Task description
Only the number is requested. Tally the lines of the data that hold the string "purple".

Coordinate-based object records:
******************************

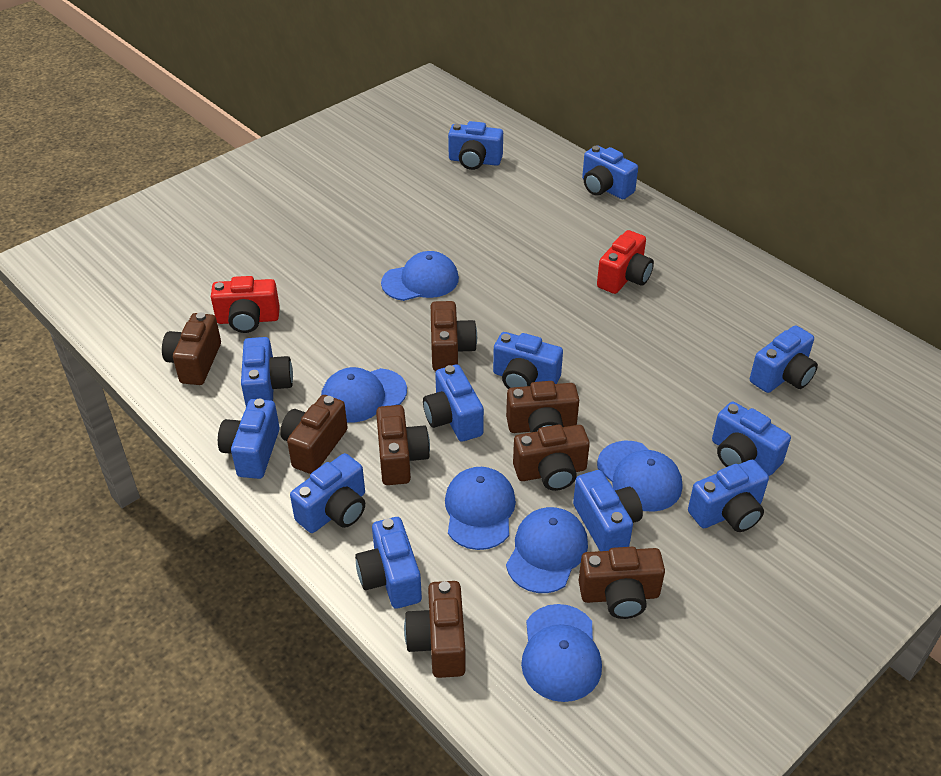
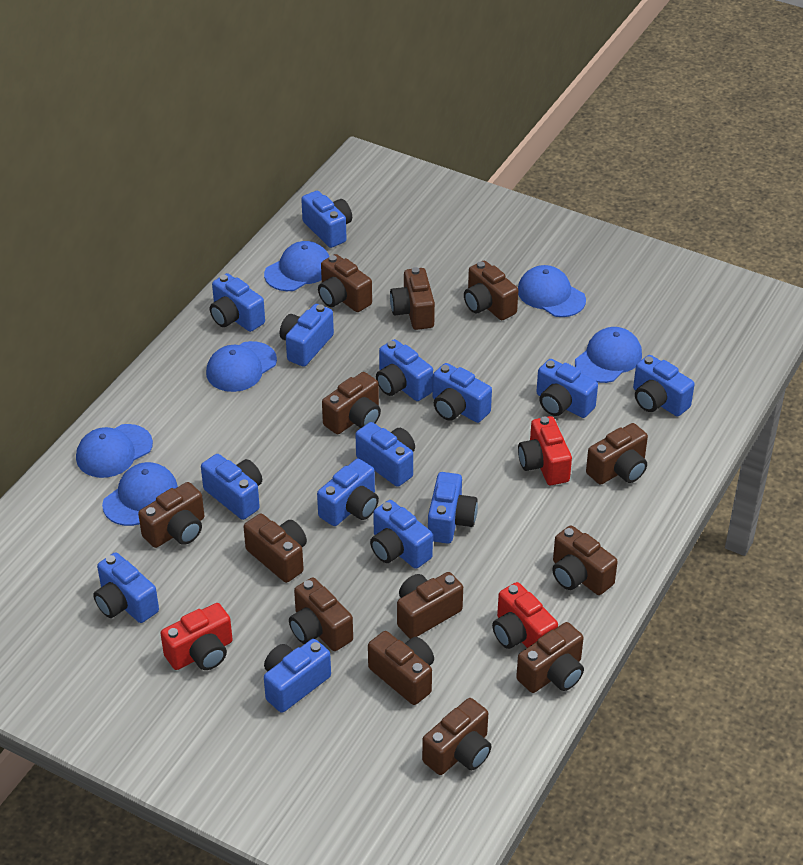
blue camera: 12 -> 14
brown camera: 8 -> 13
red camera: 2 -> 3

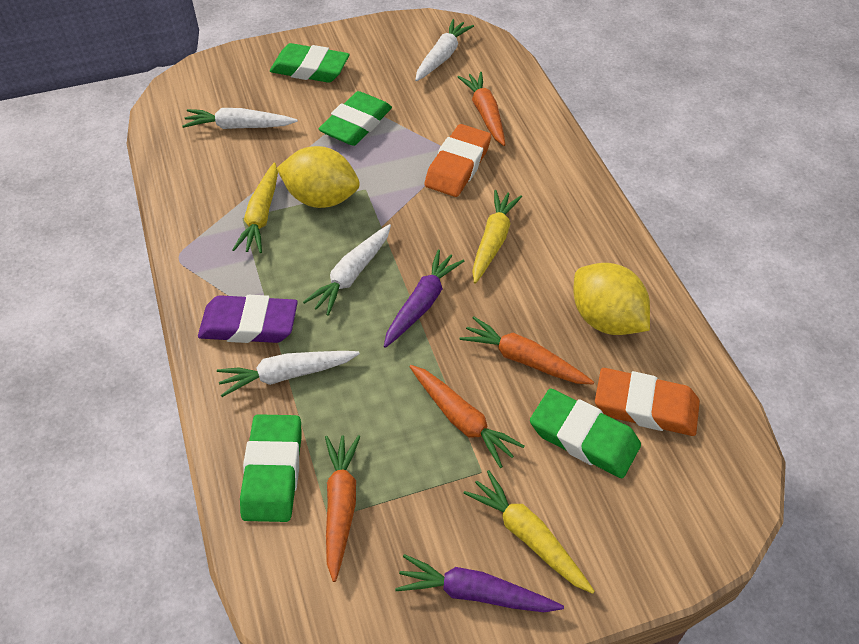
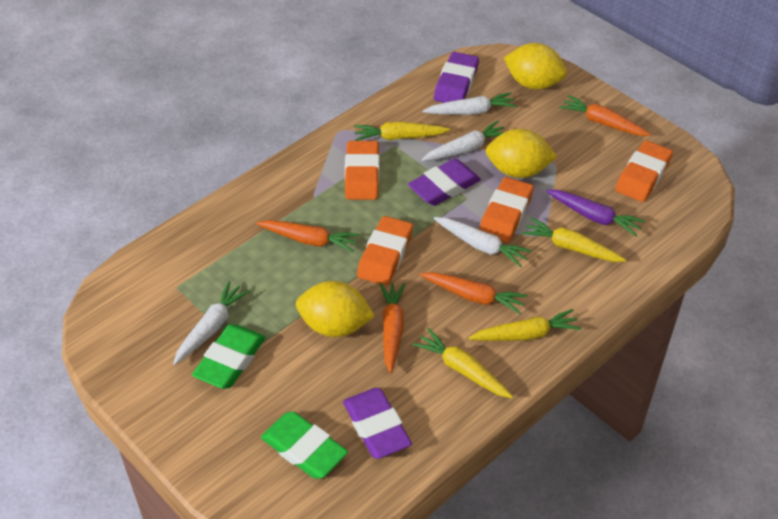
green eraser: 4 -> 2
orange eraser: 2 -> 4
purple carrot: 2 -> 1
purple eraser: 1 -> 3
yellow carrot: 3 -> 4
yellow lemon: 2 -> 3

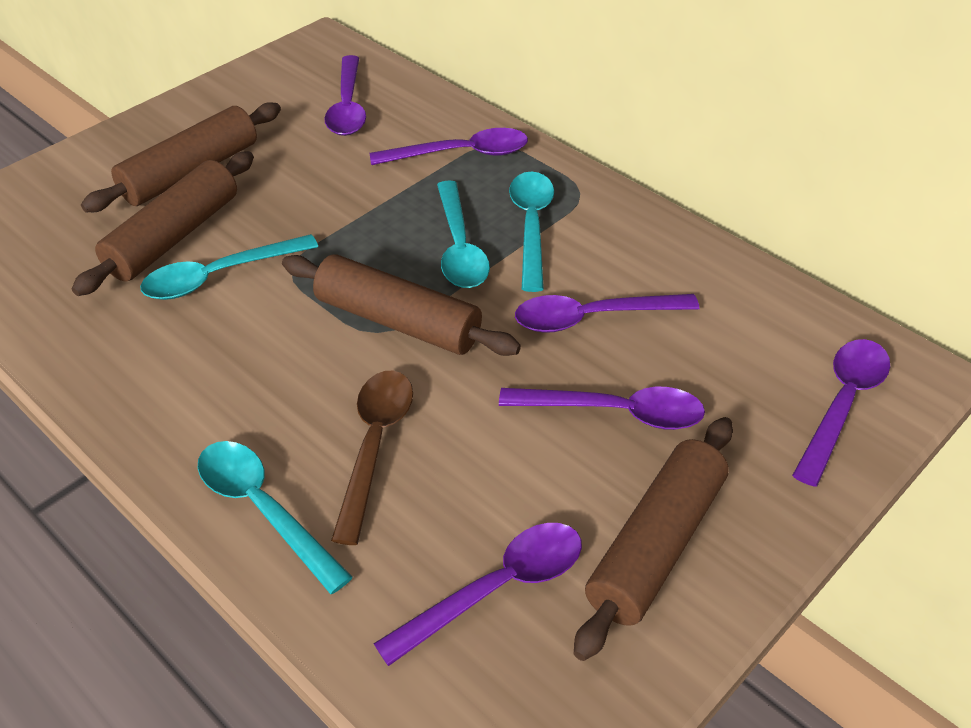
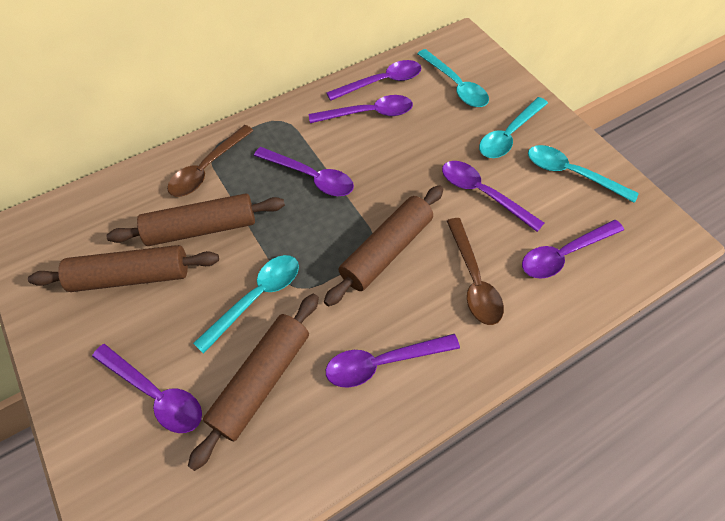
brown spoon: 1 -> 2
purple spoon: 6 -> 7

******************************

Solution for this task
3